======== The data ========

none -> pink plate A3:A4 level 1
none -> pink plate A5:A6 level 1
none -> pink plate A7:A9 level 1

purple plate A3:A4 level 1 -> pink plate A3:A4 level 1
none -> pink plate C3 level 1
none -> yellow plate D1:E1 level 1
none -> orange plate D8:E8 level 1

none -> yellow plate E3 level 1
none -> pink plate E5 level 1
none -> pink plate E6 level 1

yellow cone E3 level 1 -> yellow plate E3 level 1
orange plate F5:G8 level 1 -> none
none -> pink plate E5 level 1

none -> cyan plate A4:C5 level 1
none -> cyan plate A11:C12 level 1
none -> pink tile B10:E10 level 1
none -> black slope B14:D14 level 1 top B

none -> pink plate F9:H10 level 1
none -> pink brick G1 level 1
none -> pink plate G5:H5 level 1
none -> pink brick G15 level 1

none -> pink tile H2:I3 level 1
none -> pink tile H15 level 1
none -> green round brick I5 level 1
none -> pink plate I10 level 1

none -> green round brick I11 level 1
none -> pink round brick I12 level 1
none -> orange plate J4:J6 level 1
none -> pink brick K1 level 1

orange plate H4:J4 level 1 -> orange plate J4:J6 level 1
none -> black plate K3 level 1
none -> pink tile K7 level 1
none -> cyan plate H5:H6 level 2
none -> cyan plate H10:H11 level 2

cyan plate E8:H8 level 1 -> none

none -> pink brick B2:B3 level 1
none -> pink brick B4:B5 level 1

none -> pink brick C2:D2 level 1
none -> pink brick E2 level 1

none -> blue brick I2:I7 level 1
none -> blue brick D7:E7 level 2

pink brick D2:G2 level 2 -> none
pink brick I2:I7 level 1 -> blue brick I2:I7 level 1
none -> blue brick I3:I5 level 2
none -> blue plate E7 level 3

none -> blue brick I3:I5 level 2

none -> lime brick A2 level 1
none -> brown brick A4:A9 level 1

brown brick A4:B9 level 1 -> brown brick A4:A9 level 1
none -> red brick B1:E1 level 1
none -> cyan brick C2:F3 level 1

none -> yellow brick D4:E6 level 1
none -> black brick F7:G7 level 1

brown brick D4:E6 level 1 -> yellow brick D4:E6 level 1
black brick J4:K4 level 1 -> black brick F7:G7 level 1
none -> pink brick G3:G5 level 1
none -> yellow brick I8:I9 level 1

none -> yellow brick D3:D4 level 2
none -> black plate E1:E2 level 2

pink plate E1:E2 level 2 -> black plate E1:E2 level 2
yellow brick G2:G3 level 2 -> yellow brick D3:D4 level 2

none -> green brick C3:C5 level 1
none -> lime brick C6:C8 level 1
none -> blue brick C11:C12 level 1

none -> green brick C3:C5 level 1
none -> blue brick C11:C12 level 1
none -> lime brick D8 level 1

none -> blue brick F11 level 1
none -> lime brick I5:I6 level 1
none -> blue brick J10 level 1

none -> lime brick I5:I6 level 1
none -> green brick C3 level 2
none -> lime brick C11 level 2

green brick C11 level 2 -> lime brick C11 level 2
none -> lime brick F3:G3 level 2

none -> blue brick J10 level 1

========

### Task instructions
Among the lines above, show every one that contains the string "lime".

### Your solution
none -> lime brick A2 level 1
none -> lime brick C6:C8 level 1
none -> lime brick D8 level 1
none -> lime brick I5:I6 level 1
none -> lime brick I5:I6 level 1
none -> lime brick C11 level 2
green brick C11 level 2 -> lime brick C11 level 2
none -> lime brick F3:G3 level 2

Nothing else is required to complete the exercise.